> [WHAT TO WORK ON]:
Switch "Output" to "Return" in the listing, from its first line through the line containing "The height and width of the document", inclusive. Give back only those lines, with everything else left as it is.

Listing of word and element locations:
_____

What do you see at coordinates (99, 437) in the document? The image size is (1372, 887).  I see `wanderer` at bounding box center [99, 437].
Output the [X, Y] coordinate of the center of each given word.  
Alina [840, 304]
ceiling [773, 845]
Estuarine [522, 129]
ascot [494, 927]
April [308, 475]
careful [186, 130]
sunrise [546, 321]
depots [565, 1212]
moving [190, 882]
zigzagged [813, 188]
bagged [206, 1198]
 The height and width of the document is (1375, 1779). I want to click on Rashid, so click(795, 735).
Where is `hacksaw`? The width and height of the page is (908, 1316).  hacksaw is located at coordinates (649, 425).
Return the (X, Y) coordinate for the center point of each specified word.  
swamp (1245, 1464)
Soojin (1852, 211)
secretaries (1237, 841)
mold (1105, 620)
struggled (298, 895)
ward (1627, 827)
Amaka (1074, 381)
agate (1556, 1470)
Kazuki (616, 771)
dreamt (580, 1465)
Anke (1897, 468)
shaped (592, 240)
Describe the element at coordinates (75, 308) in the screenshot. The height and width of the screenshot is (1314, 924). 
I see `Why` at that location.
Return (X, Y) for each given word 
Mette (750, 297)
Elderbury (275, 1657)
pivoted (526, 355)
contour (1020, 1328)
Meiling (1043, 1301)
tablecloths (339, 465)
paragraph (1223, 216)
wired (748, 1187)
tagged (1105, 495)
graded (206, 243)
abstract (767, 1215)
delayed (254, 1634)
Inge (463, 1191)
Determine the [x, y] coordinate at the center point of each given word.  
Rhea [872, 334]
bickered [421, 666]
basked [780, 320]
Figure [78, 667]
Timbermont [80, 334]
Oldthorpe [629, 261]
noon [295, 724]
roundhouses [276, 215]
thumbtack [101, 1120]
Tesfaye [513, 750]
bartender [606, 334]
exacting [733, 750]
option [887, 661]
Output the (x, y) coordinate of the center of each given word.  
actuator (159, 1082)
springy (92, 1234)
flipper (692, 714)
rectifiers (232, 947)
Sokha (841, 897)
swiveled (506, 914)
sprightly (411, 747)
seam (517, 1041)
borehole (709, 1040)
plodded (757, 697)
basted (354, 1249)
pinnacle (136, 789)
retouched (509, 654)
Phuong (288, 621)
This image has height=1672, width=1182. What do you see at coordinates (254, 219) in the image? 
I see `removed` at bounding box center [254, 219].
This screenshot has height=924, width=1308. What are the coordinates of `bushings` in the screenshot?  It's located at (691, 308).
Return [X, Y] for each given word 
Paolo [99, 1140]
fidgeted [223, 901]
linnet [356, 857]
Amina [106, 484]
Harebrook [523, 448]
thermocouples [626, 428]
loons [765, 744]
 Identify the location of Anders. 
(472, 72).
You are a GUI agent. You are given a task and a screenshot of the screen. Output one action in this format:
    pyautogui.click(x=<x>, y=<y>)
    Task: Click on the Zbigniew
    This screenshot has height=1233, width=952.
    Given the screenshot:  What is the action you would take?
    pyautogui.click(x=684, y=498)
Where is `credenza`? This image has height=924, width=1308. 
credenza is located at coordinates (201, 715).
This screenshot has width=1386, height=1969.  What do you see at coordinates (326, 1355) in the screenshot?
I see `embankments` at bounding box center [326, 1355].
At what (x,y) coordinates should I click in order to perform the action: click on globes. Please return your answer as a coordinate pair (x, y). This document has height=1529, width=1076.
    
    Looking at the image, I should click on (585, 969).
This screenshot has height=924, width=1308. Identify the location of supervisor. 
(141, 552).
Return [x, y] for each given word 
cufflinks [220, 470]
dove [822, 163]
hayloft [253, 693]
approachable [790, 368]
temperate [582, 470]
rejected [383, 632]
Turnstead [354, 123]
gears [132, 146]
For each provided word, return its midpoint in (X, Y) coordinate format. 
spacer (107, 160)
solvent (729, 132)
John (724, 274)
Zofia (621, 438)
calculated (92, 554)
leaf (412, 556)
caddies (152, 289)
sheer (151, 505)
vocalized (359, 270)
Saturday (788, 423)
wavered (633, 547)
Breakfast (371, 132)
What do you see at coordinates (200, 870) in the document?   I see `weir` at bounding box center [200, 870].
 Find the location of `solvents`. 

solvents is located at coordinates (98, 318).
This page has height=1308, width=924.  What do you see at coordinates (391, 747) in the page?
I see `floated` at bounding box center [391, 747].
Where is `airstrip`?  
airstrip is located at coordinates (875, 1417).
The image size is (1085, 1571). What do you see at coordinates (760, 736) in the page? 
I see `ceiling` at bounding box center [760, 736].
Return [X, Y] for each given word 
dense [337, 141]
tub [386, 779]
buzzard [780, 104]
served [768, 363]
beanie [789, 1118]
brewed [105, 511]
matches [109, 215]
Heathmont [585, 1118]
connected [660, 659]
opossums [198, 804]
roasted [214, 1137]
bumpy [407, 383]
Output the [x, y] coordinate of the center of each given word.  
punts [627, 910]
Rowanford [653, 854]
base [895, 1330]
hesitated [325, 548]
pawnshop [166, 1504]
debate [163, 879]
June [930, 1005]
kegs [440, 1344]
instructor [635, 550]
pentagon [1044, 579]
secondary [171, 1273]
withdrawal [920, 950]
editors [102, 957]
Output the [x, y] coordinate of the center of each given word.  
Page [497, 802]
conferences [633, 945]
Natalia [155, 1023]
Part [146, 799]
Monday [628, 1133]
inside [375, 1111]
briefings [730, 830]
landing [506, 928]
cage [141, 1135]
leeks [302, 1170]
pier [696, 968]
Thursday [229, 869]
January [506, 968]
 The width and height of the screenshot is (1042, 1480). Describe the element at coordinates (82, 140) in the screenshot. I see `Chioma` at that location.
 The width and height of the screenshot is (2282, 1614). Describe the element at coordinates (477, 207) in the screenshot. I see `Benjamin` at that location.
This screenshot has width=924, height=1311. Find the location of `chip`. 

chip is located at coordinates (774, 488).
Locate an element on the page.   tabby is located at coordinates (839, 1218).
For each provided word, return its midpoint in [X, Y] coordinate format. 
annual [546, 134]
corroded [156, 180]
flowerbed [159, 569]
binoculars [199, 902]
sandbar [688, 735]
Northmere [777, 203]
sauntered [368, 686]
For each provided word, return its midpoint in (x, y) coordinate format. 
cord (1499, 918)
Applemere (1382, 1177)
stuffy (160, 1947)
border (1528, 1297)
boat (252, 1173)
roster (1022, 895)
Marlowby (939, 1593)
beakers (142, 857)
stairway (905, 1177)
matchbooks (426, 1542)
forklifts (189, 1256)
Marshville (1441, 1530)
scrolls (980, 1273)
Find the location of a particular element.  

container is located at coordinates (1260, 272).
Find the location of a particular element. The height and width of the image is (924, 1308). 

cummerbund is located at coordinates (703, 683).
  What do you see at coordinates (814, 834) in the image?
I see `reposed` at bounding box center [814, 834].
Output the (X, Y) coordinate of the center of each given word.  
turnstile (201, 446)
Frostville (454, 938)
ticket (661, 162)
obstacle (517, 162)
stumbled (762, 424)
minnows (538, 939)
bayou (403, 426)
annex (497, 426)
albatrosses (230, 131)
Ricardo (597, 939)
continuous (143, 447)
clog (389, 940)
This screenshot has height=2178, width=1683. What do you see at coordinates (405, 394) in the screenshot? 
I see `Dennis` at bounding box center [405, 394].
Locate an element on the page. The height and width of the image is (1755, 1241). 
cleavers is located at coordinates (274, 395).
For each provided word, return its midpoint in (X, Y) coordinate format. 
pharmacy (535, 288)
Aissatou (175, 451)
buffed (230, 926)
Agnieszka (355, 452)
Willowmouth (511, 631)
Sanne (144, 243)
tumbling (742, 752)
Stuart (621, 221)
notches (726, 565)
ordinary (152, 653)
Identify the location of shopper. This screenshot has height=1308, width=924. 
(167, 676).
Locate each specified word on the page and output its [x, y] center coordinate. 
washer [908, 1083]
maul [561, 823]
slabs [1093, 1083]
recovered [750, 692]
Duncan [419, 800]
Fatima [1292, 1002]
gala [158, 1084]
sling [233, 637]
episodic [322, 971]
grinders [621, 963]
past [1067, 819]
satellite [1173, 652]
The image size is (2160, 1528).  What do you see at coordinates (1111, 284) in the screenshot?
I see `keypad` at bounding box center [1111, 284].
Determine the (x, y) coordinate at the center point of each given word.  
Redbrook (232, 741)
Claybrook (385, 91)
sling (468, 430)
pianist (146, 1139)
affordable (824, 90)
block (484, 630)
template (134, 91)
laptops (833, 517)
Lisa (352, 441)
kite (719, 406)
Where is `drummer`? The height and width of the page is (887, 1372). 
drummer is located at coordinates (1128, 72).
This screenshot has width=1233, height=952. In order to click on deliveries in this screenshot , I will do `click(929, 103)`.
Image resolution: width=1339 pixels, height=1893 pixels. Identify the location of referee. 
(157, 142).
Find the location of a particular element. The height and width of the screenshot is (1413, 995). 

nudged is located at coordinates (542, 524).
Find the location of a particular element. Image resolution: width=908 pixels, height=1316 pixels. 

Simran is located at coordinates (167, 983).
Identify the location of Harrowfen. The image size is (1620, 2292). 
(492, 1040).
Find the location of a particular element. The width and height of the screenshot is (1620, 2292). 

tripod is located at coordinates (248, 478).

_____

> [SOLUTION TO THE PROBLEM]:
What do you see at coordinates (99, 437) in the document? The image size is (1372, 887).  I see `wanderer` at bounding box center [99, 437].
Return the [X, Y] coordinate of the center of each given word.  
Alina [840, 304]
ceiling [773, 845]
Estuarine [522, 129]
ascot [494, 927]
April [308, 475]
careful [186, 130]
sunrise [546, 321]
depots [565, 1212]
moving [190, 882]
zigzagged [813, 188]
bagged [206, 1198]
 The height and width of the document is (1375, 1779). I want to click on Rashid, so click(795, 735).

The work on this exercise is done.